* Exercise brief
The expected response consists solely of the lines from the line with "(301, 320) = (246, 301): none -> brown carton" through the last line of the material below, copied exactly.

* Dataset section

+ + +

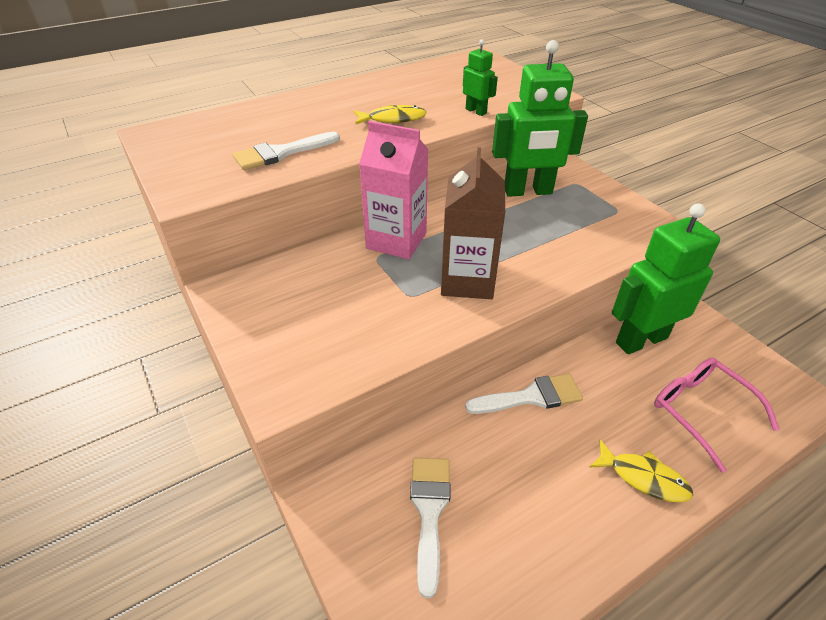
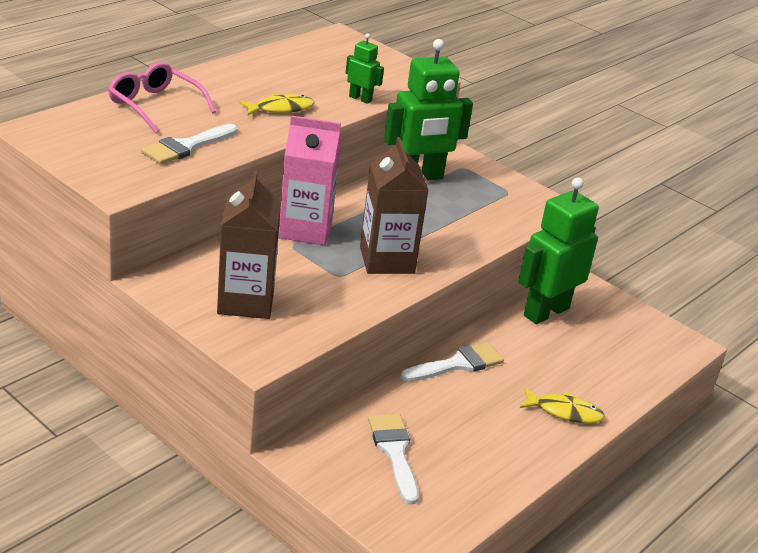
camera: 20 degrees left, 10 degrees down
(301, 320) = (246, 301): none -> brown carton
(701, 411) = (605, 362): pink glasses -> pink glasses (155, 106)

+ + +

* Result for this task
(301, 320) = (246, 301): none -> brown carton
(701, 411) = (605, 362): pink glasses -> pink glasses (155, 106)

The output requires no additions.